Collected data ->
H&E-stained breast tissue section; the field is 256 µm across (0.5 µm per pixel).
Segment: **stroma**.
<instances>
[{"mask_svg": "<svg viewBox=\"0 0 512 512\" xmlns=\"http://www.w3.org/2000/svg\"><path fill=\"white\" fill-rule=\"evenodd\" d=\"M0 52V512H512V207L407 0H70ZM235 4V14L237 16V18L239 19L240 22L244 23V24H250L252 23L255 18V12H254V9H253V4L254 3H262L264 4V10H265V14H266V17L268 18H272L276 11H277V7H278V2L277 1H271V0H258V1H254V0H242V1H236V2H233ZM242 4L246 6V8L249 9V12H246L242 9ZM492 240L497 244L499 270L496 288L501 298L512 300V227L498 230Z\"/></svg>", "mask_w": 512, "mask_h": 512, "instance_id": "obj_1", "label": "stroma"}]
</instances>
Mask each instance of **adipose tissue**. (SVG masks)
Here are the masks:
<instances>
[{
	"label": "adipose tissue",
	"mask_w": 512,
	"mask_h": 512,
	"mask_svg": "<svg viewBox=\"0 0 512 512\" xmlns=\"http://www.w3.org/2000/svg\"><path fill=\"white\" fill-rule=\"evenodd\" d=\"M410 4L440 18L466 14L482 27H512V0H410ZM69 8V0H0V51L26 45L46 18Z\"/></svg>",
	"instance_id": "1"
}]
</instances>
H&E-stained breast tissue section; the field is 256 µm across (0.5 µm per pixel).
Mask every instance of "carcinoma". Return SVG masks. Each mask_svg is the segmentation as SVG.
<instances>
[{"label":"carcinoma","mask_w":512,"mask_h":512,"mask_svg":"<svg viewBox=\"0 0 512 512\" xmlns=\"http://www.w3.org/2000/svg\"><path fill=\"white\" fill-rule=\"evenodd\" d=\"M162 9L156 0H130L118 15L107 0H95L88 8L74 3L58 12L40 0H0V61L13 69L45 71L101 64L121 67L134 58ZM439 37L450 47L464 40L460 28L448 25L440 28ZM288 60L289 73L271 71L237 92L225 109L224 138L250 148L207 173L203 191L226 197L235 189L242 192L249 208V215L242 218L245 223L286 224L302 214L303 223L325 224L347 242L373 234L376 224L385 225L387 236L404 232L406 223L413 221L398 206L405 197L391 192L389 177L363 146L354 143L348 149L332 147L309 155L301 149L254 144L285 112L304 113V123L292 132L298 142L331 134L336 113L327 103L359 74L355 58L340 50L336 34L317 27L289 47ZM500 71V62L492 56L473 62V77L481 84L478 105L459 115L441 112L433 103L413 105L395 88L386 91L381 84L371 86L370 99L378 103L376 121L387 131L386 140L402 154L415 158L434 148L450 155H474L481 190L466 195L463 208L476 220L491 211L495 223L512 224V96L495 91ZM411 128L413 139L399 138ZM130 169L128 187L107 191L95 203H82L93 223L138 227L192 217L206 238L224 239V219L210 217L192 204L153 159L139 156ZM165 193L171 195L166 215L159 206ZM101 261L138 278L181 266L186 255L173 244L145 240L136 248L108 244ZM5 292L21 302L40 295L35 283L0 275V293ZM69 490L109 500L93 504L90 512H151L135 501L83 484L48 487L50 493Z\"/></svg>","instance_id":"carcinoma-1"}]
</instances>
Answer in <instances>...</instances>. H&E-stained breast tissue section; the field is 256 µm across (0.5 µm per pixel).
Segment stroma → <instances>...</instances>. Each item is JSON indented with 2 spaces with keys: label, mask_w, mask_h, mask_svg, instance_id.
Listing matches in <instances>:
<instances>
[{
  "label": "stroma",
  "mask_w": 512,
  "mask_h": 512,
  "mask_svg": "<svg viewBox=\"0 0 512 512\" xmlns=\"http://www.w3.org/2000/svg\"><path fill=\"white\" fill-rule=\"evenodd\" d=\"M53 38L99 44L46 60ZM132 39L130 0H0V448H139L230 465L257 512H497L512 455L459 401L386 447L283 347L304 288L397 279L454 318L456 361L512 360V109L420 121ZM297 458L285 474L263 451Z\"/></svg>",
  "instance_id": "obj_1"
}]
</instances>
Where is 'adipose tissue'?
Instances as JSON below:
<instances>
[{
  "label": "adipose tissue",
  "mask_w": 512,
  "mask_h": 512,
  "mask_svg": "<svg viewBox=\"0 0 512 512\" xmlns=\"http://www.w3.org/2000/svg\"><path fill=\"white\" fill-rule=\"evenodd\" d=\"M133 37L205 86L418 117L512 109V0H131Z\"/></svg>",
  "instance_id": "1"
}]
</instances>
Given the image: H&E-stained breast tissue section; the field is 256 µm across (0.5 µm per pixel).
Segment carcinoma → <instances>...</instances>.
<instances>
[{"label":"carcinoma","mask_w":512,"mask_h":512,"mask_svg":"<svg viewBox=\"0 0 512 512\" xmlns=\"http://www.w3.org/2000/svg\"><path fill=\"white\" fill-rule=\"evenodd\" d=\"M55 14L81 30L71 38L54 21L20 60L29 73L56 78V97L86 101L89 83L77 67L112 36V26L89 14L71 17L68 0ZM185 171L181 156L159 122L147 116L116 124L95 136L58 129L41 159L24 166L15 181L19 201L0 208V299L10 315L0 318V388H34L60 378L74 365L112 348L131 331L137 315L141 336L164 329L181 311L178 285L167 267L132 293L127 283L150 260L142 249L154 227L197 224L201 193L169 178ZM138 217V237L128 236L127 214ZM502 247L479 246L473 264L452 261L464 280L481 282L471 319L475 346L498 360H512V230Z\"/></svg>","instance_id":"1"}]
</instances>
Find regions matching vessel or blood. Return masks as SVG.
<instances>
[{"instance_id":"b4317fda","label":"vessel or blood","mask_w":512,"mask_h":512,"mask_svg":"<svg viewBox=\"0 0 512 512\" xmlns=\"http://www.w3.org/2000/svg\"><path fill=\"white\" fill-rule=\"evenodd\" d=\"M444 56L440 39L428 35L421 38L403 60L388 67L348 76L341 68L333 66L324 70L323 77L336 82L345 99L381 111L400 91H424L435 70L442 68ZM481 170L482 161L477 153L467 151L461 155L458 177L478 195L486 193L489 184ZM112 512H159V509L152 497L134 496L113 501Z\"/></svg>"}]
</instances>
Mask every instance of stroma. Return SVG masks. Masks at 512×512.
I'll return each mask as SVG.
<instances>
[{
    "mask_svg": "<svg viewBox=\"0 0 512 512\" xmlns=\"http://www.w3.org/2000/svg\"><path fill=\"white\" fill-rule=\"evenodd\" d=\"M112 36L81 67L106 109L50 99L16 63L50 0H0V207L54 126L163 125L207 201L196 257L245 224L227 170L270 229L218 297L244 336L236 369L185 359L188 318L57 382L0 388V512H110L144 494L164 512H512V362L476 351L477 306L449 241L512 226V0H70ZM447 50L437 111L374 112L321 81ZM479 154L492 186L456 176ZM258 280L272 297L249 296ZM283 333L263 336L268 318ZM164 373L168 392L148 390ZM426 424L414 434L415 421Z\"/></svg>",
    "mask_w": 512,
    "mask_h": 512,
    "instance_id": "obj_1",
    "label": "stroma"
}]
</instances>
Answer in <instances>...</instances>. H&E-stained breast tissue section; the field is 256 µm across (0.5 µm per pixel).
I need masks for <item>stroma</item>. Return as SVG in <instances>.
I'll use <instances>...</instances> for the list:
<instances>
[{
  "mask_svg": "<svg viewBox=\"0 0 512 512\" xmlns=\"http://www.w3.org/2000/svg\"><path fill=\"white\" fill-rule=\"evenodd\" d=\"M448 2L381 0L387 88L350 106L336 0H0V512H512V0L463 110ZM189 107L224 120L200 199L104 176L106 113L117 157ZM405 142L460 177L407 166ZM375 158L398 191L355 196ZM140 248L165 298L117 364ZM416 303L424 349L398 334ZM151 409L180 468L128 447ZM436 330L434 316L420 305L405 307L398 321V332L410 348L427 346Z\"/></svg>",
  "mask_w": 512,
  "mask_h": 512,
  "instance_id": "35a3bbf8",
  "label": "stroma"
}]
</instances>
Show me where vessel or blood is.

Work instructions ->
Nothing but the lines from the one with "I need masks" through the end of the data above should be repeated, each exactly as it stands.

Final answer ->
I need masks for <item>stroma</item>. Return as SVG in <instances>.
I'll use <instances>...</instances> for the list:
<instances>
[{
  "mask_svg": "<svg viewBox=\"0 0 512 512\" xmlns=\"http://www.w3.org/2000/svg\"><path fill=\"white\" fill-rule=\"evenodd\" d=\"M448 2L381 0L387 88L350 106L336 0H0V512H512V0L463 110ZM189 107L224 120L200 199L104 176L106 113L117 157ZM405 142L460 177L407 166ZM375 158L398 191L355 196ZM140 248L165 298L117 364ZM416 303L424 349L398 334ZM151 409L180 468L128 447ZM436 330L434 316L420 305L405 307L398 321V332L410 348L427 346Z\"/></svg>",
  "mask_w": 512,
  "mask_h": 512,
  "instance_id": "35a3bbf8",
  "label": "stroma"
}]
</instances>
Show me where vessel or blood is.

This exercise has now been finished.